**Problem:** Repeat the lines of the data exactly and exclude any picture among them.

**Given material:**
========================================

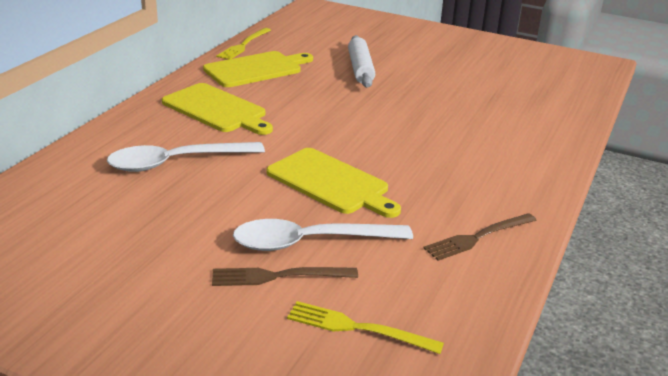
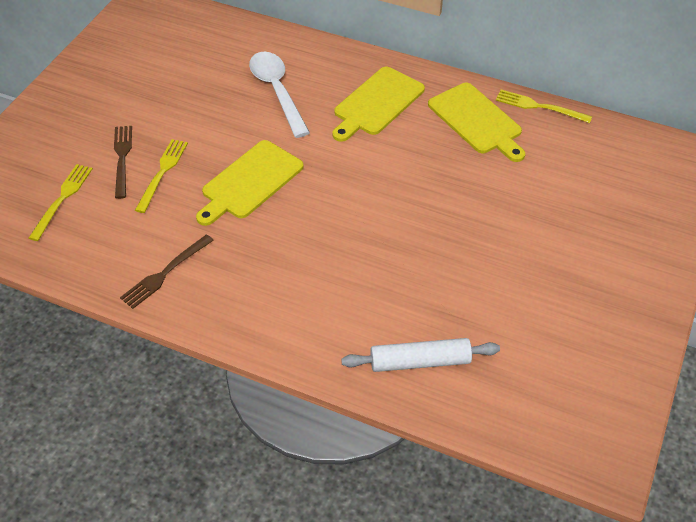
camera: 90 degrees right, 20 degrees up
(310, 242) = (162, 172): white spoon -> yellow fork
(360, 69) = (503, 200): white rolling pin -> white rolling pin (420, 361)
(478, 237) = (165, 273): brown fork -> brown fork turned 105 degrees counterclockwise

========================================

**Output for this task:**
camera: 90 degrees right, 20 degrees up
(310, 242) = (162, 172): white spoon -> yellow fork
(360, 69) = (503, 200): white rolling pin -> white rolling pin (420, 361)
(478, 237) = (165, 273): brown fork -> brown fork turned 105 degrees counterclockwise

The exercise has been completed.